■ **Problem to work on**
Please return every line of the records below that holds the word "none".

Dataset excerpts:
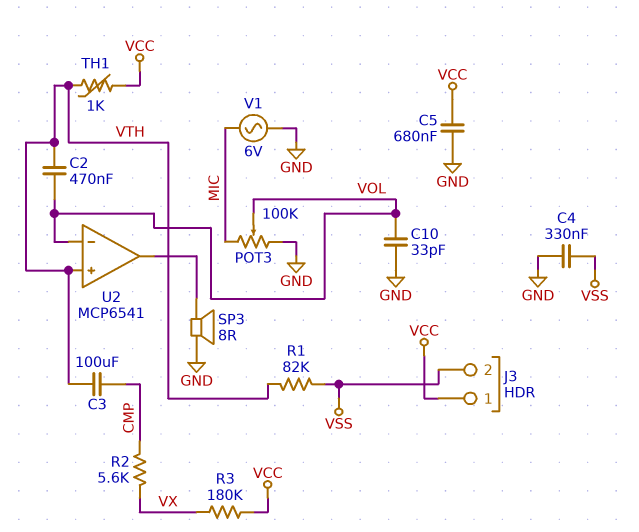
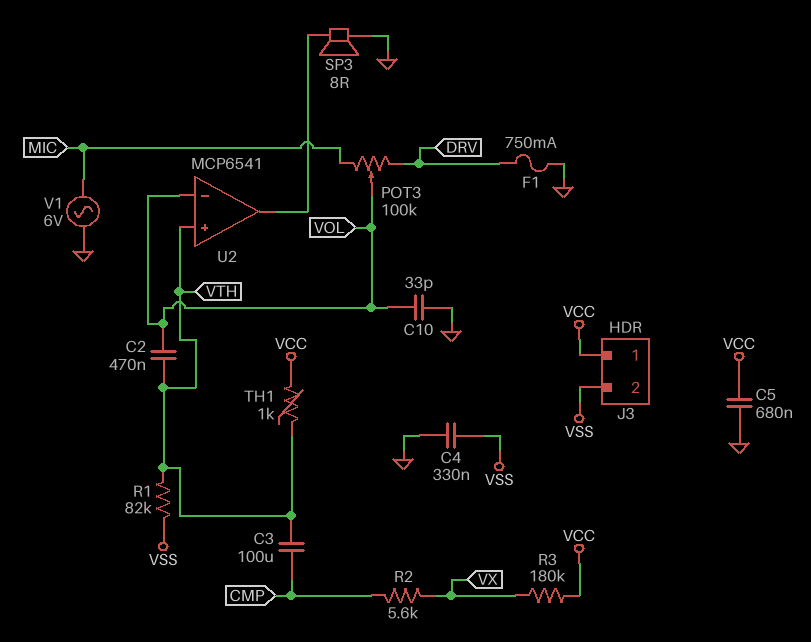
F1: none -> 750mA (DRV, GND)
POT3: 100k (GND, MIC, wiper VOL) -> 100k (DRV, MIC, wiper VOL)

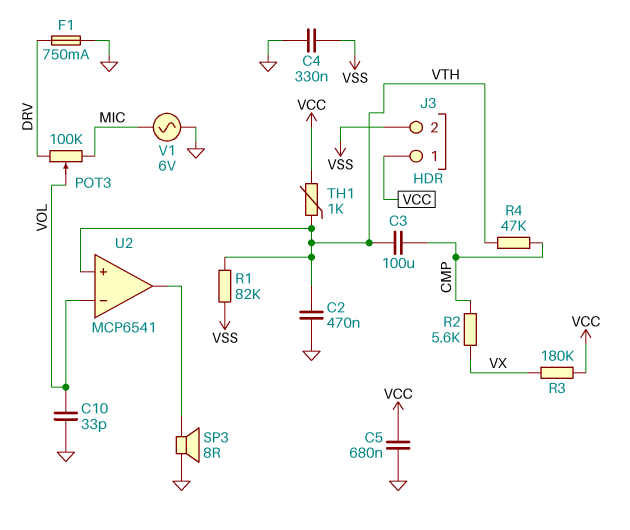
C2: 470nF (VOL, VTH) -> 470nF (GND, VTH)
R4: none -> 47k (CMP, VTH)

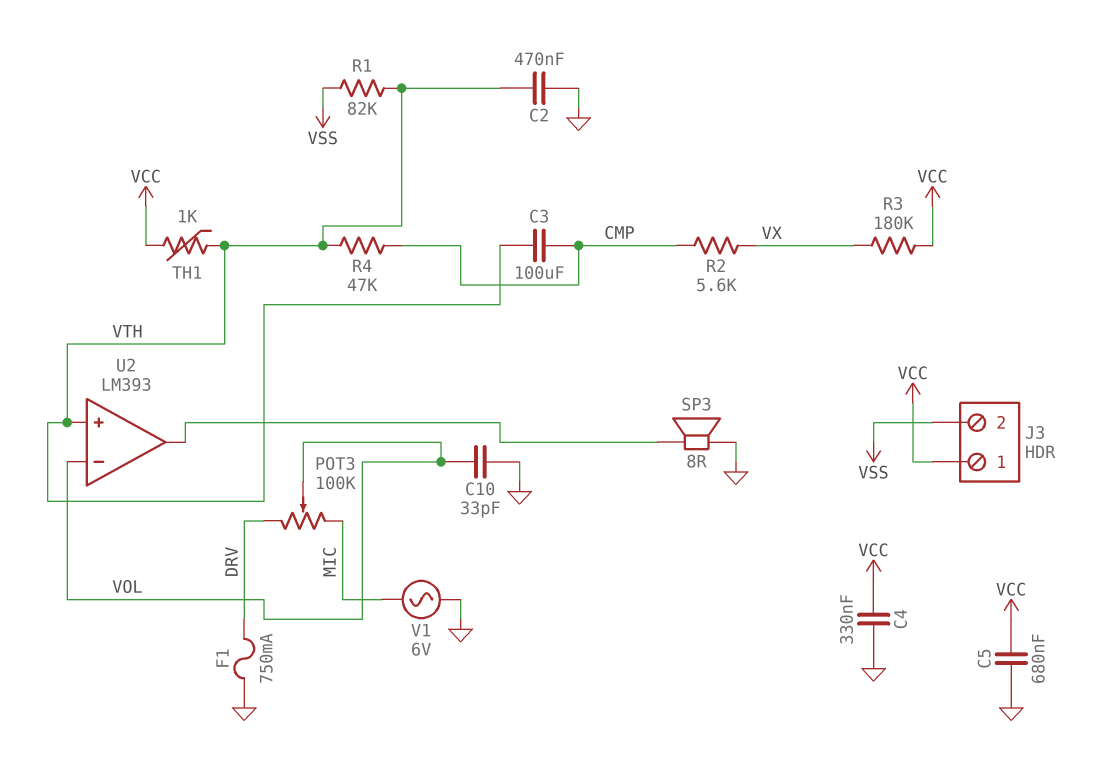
C4: 330nF (GND, VSS) -> 330nF (GND, VCC)
U2: MCP6541 -> LM393

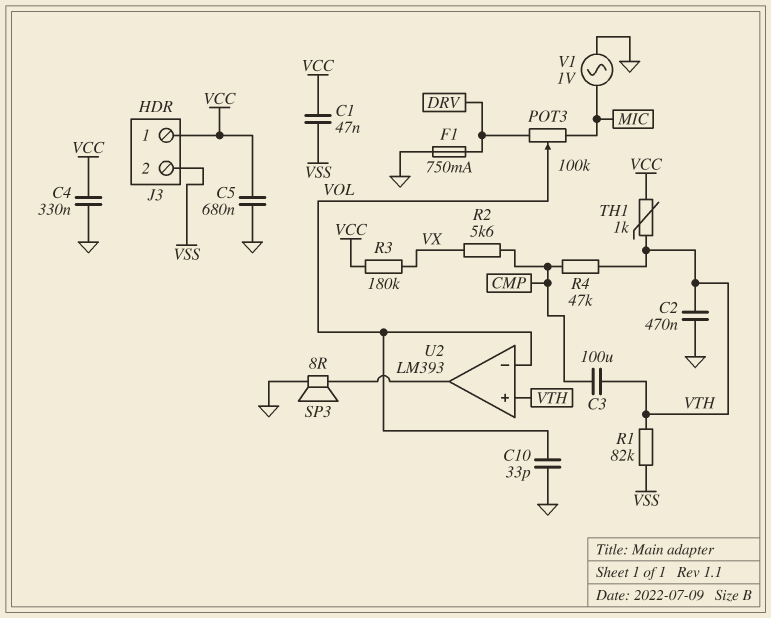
C1: none -> 47nF (VCC, VSS)
V1: AC 6V (GND, MIC) -> AC 1V (GND, MIC)

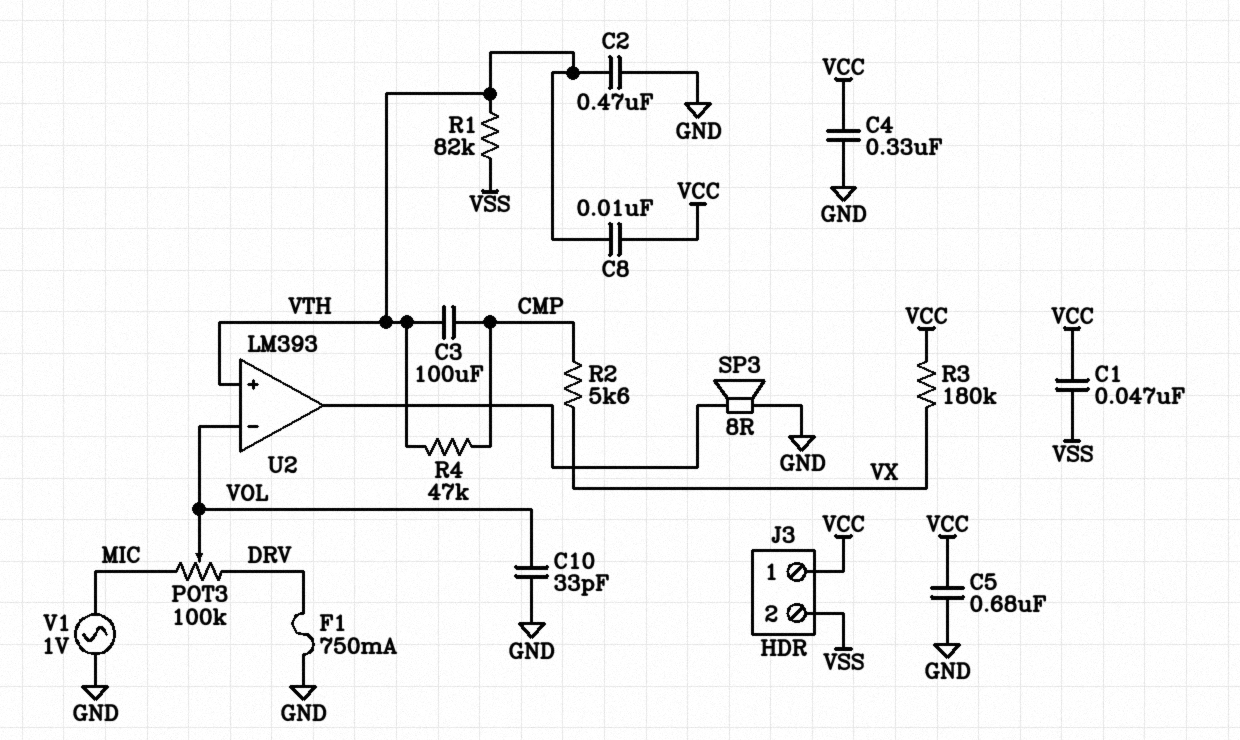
C8: none -> 10nF (VCC, VTH)
TH1: 1k (VCC, VTH) -> none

■ **Result of the task**
F1: none -> 750mA (DRV, GND)
R4: none -> 47k (CMP, VTH)
C1: none -> 47nF (VCC, VSS)
C8: none -> 10nF (VCC, VTH)
TH1: 1k (VCC, VTH) -> none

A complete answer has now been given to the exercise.